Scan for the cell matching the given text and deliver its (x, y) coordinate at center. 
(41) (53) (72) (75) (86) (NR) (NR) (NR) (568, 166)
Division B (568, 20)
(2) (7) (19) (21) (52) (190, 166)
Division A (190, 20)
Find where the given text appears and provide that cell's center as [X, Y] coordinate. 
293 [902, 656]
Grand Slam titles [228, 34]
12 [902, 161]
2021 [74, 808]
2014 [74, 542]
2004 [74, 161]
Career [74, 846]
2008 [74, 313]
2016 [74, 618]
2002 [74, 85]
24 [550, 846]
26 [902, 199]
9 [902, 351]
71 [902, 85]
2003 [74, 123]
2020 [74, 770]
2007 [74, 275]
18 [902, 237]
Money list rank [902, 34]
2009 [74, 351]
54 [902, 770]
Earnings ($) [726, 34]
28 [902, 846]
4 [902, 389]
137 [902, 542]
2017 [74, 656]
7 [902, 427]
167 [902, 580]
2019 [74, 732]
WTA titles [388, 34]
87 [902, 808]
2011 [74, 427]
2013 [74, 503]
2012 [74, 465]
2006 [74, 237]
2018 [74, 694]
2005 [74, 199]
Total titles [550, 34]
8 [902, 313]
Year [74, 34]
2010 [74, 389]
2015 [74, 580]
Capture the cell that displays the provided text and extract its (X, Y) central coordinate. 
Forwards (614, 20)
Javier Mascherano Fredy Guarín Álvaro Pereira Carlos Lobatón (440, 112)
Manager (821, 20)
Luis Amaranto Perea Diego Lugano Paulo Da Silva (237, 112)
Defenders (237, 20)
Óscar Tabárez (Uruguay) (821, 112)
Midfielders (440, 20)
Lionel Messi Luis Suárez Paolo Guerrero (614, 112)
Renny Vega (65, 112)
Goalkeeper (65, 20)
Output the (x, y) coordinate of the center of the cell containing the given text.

┄┄┄┄┄┄┄┄┄┄┄┄┄┄┄┄┄┄┄┄

# WHAT TO PRODUCE:
Lay out every one of the entries above as a Markdown table with two columns, Row and Line. Number the rows in order, give each line in full, and omit any blank lines.

# RESULT OF THE TASK:
| Row | Line |
|---|---|
| 1 | Scan for the cell matching the given text and deliver its (x, y) coordinate at center.  |
| 2 | (41) (53) (72) (75) (86) (NR) (NR) (NR) (568, 166) |
| 3 | Division B (568, 20) |
| 4 | (2) (7) (19) (21) (52) (190, 166) |
| 5 | Division A (190, 20) |
| 6 | Find where the given text appears and provide that cell's center as [X, Y] coordinate.  |
| 7 | 293 [902, 656] |
| 8 | Grand Slam titles [228, 34] |
| 9 | 12 [902, 161] |
| 10 | 2021 [74, 808] |
| 11 | 2014 [74, 542] |
| 12 | 2004 [74, 161] |
| 13 | Career [74, 846] |
| 14 | 2008 [74, 313] |
| 15 | 2016 [74, 618] |
| 16 | 2002 [74, 85] |
| 17 | 24 [550, 846] |
| 18 | 26 [902, 199] |
| 19 | 9 [902, 351] |
| 20 | 71 [902, 85] |
| 21 | 2003 [74, 123] |
| 22 | 2020 [74, 770] |
| 23 | 2007 [74, 275] |
| 24 | 18 [902, 237] |
| 25 | Money list rank [902, 34] |
| 26 | 2009 [74, 351] |
| 27 | 54 [902, 770] |
| 28 | Earnings ($) [726, 34] |
| 29 | 28 [902, 846] |
| 30 | 4 [902, 389] |
| 31 | 137 [902, 542] |
| 32 | 2017 [74, 656] |
| 33 | 7 [902, 427] |
| 34 | 167 [902, 580] |
| 35 | 2019 [74, 732] |
| 36 | WTA titles [388, 34] |
| 37 | 87 [902, 808] |
| 38 | 2011 [74, 427] |
| 39 | 2013 [74, 503] |
| 40 | 2012 [74, 465] |
| 41 | 2006 [74, 237] |
| 42 | 2018 [74, 694] |
| 43 | 2005 [74, 199] |
| 44 | Total titles [550, 34] |
| 45 | 8 [902, 313] |
| 46 | Year [74, 34] |
| 47 | 2010 [74, 389] |
| 48 | 2015 [74, 580] |
| 49 | Capture the cell that displays the provided text and extract its (X, Y) central coordinate.  |
| 50 | Forwards (614, 20) |
| 51 | Javier Mascherano Fredy Guarín Álvaro Pereira Carlos Lobatón (440, 112) |
| 52 | Manager (821, 20) |
| 53 | Luis Amaranto Perea Diego Lugano Paulo Da Silva (237, 112) |
| 54 | Defenders (237, 20) |
| 55 | Óscar Tabárez (Uruguay) (821, 112) |
| 56 | Midfielders (440, 20) |
| 57 | Lionel Messi Luis Suárez Paolo Guerrero (614, 112) |
| 58 | Renny Vega (65, 112) |
| 59 | Goalkeeper (65, 20) |
| 60 | Output the (x, y) coordinate of the center of the cell containing the given text. |